- Задание и требования
Перепишите все записи, поменяв «point_idx» на «point_id» и не трогая остального. Изображения в ответ не включайте.

- Записи данных

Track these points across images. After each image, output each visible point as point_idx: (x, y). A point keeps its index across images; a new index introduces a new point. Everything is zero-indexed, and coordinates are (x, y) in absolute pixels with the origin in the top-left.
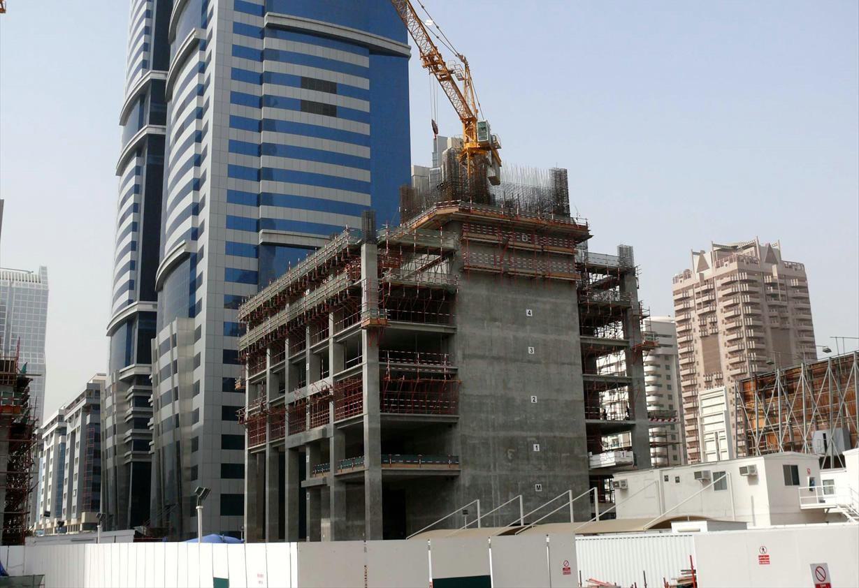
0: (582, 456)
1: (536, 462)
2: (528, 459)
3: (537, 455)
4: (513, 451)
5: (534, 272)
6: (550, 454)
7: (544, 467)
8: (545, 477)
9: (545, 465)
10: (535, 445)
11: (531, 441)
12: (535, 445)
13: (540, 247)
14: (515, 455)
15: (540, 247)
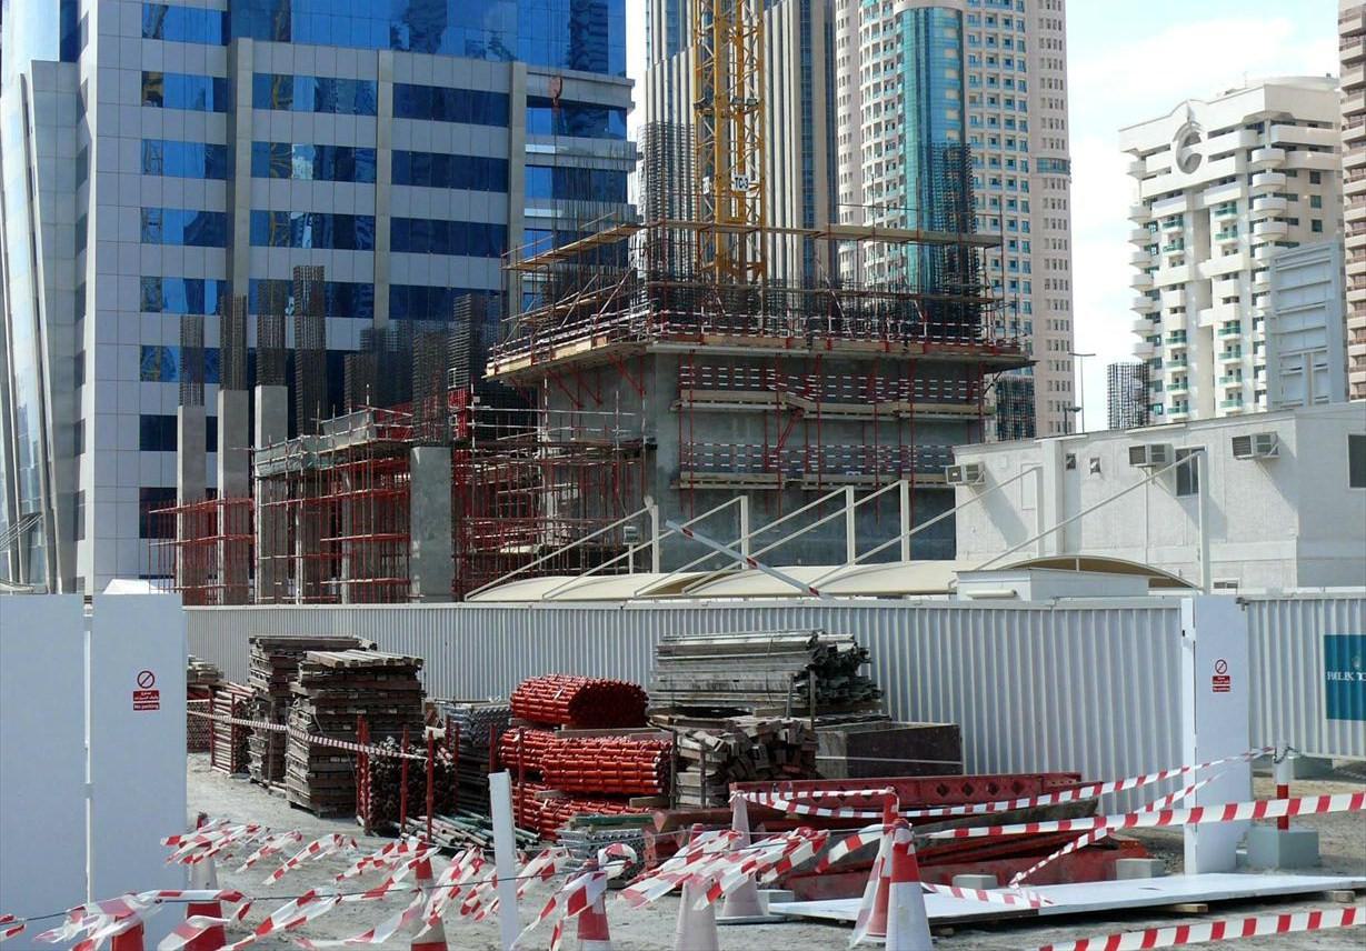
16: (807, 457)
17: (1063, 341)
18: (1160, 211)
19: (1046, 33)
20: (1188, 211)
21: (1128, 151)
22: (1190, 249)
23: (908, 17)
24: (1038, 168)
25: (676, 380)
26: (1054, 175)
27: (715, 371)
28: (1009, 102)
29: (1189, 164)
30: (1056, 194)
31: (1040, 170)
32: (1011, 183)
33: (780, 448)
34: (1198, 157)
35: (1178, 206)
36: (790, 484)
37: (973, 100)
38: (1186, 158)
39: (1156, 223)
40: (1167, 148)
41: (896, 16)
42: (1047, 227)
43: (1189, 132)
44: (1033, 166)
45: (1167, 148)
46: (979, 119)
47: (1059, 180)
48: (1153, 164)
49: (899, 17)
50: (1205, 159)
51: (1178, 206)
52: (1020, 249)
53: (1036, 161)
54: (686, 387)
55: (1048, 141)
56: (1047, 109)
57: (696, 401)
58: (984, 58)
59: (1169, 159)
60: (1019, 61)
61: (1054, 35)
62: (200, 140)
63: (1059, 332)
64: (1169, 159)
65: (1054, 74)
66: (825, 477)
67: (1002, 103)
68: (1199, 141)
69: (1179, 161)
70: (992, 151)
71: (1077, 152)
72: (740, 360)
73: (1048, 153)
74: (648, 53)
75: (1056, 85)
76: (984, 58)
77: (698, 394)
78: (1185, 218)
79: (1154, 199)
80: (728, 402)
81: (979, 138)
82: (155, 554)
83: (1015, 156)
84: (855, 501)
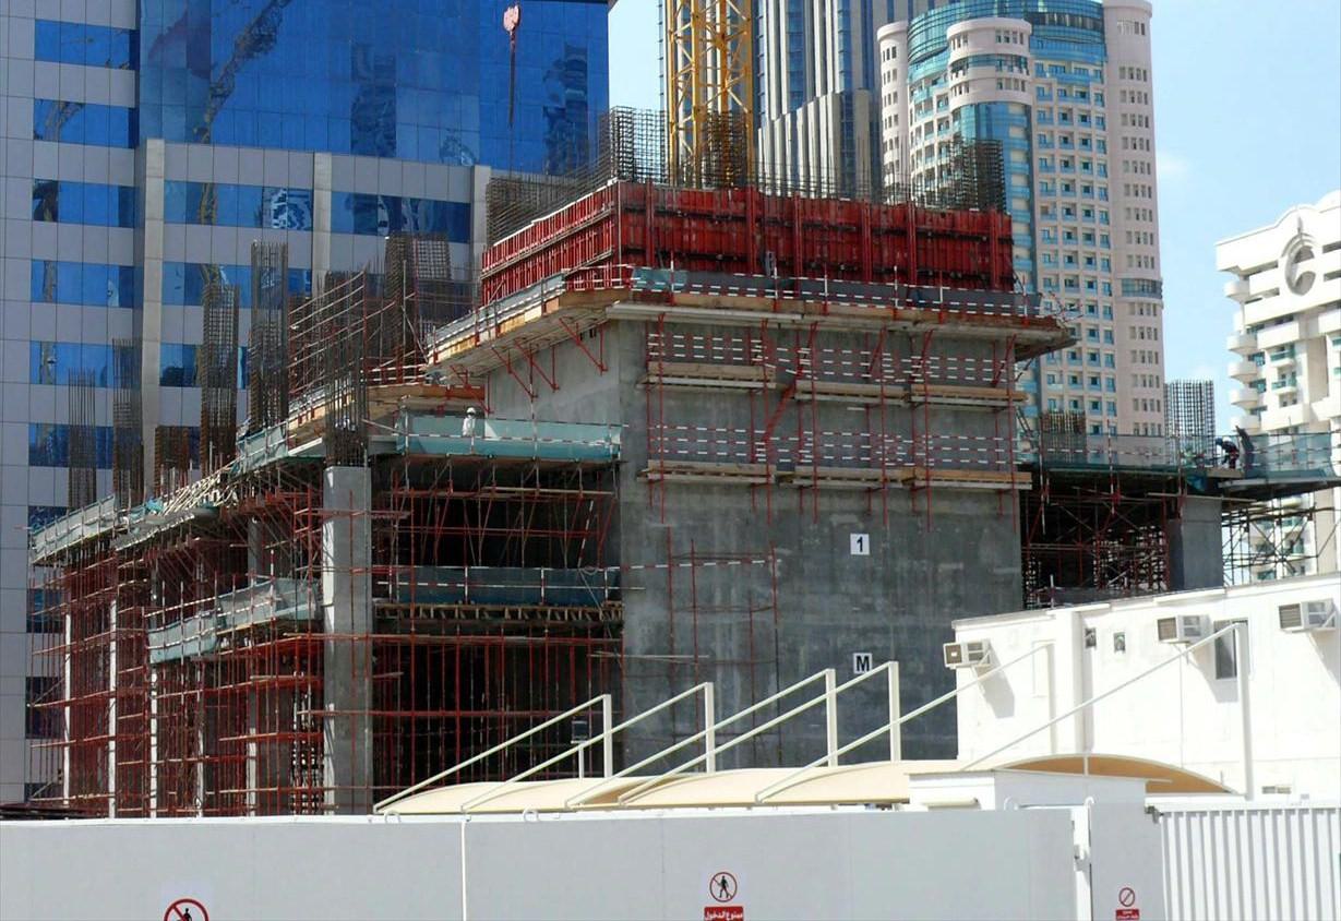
0: (1006, 570)
1: (854, 588)
2: (833, 579)
3: (864, 571)
4: (787, 552)
5: (876, 472)
6: (903, 564)
7: (880, 602)
8: (885, 630)
9: (886, 595)
10: (854, 538)
11: (841, 525)
12: (854, 538)
13: (899, 391)
14: (792, 569)
15: (899, 391)
16: (800, 445)
17: (1139, 93)
18: (1269, 339)
19: (1131, 132)
20: (1300, 341)
21: (1227, 270)
22: (1303, 380)
23: (968, 116)
24: (1123, 292)
25: (644, 351)
26: (1142, 299)
27: (688, 340)
28: (1089, 237)
29: (1300, 285)
30: (1147, 321)
31: (1125, 293)
32: (1094, 357)
33: (730, 187)
34: (1310, 276)
35: (1289, 333)
36: (780, 479)
37: (1045, 211)
38: (1297, 276)
39: (1262, 354)
40: (1275, 265)
41: (953, 113)
42: (1136, 385)
43: (1300, 246)
44: (1117, 288)
45: (1275, 265)
46: (1048, 138)
47: (1149, 304)
48: (1258, 284)
49: (956, 114)
50: (1319, 278)
51: (1289, 333)
52: (1103, 363)
53: (1120, 282)
54: (656, 359)
55: (1132, 212)
56: (1131, 173)
57: (667, 376)
58: (1057, 162)
59: (1276, 278)
60: (1109, 403)
61: (1141, 132)
62: (181, 259)
63: (1147, 365)
64: (1276, 278)
65: (1140, 179)
66: (822, 470)
67: (1081, 237)
68: (1312, 256)
69: (1289, 280)
70: (1067, 272)
71: (1170, 271)
72: (722, 330)
73: (1134, 273)
74: (661, 71)
75: (1145, 240)
76: (1057, 162)
77: (668, 367)
78: (1297, 349)
79: (1260, 326)
80: (705, 378)
81: (1049, 162)
82: (36, 756)
83: (1092, 182)
84: (902, 716)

- Результат
Track these points across images. After each image, output each visible point as point_id: (x, y). A point keeps its index across images; a new index introduces a new point. Everything is zero-indexed, and coordinates are (x, y) in absolute pixels with the origin in the top-left.
0: (582, 456)
1: (536, 462)
2: (528, 459)
3: (537, 455)
4: (513, 451)
5: (534, 272)
6: (550, 454)
7: (544, 467)
8: (545, 477)
9: (545, 465)
10: (535, 445)
11: (531, 441)
12: (535, 445)
13: (540, 247)
14: (515, 455)
15: (540, 247)
16: (807, 457)
17: (1063, 341)
18: (1160, 211)
19: (1046, 33)
20: (1188, 211)
21: (1128, 151)
22: (1190, 249)
23: (908, 17)
24: (1038, 168)
25: (676, 380)
26: (1054, 175)
27: (715, 371)
28: (1009, 102)
29: (1189, 164)
30: (1056, 194)
31: (1040, 170)
32: (1011, 183)
33: (780, 448)
34: (1198, 157)
35: (1178, 206)
36: (790, 484)
37: (973, 100)
38: (1186, 158)
39: (1156, 223)
40: (1167, 148)
41: (896, 16)
42: (1047, 227)
43: (1189, 132)
44: (1033, 166)
45: (1167, 148)
46: (979, 119)
47: (1059, 180)
48: (1153, 164)
49: (899, 17)
50: (1205, 159)
51: (1178, 206)
52: (1020, 249)
53: (1036, 161)
54: (686, 387)
55: (1048, 141)
56: (1047, 109)
57: (696, 401)
58: (984, 58)
59: (1169, 159)
60: (1019, 61)
61: (1054, 35)
62: (200, 140)
63: (1059, 332)
64: (1169, 159)
65: (1054, 74)
66: (825, 477)
67: (1002, 103)
68: (1199, 141)
69: (1179, 161)
70: (992, 151)
71: (1077, 152)
72: (740, 360)
73: (1048, 153)
74: (648, 53)
75: (1056, 85)
76: (984, 58)
77: (698, 394)
78: (1185, 218)
79: (1154, 199)
80: (728, 402)
81: (979, 138)
82: (155, 554)
83: (1015, 156)
84: (855, 501)
0: (1006, 570)
1: (854, 588)
2: (833, 579)
3: (864, 571)
4: (787, 552)
5: (876, 472)
6: (903, 564)
7: (880, 602)
8: (885, 630)
9: (886, 595)
10: (854, 538)
11: (841, 525)
12: (854, 538)
13: (899, 391)
14: (792, 569)
15: (899, 391)
16: (800, 445)
17: (1139, 93)
18: (1269, 339)
19: (1131, 132)
20: (1300, 341)
21: (1227, 270)
22: (1303, 380)
23: (968, 116)
24: (1123, 292)
25: (644, 351)
26: (1142, 299)
27: (688, 340)
28: (1089, 237)
29: (1300, 285)
30: (1147, 321)
31: (1125, 293)
32: (1094, 357)
33: (730, 187)
34: (1310, 276)
35: (1289, 333)
36: (780, 479)
37: (1045, 211)
38: (1297, 276)
39: (1262, 354)
40: (1275, 265)
41: (953, 113)
42: (1136, 385)
43: (1300, 246)
44: (1117, 288)
45: (1275, 265)
46: (1048, 138)
47: (1149, 304)
48: (1258, 284)
49: (956, 114)
50: (1319, 278)
51: (1289, 333)
52: (1103, 363)
53: (1120, 282)
54: (656, 359)
55: (1132, 212)
56: (1131, 173)
57: (667, 376)
58: (1057, 162)
59: (1276, 278)
60: (1109, 403)
61: (1141, 132)
62: (181, 259)
63: (1147, 365)
64: (1276, 278)
65: (1140, 179)
66: (822, 470)
67: (1081, 237)
68: (1312, 256)
69: (1289, 280)
70: (1067, 272)
71: (1170, 271)
72: (722, 330)
73: (1134, 273)
74: (661, 71)
75: (1145, 240)
76: (1057, 162)
77: (668, 367)
78: (1297, 349)
79: (1260, 326)
80: (705, 378)
81: (1049, 162)
82: (36, 756)
83: (1092, 182)
84: (902, 716)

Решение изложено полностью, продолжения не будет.